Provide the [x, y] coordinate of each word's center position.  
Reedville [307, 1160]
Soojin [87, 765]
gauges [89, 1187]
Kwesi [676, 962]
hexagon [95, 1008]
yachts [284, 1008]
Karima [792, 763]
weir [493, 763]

# EXERCISE OBJECTIVE
Copy out the lines above word for word.

# ANSWER TO THE EXERCISE
Provide the [x, y] coordinate of each word's center position.  
Reedville [307, 1160]
Soojin [87, 765]
gauges [89, 1187]
Kwesi [676, 962]
hexagon [95, 1008]
yachts [284, 1008]
Karima [792, 763]
weir [493, 763]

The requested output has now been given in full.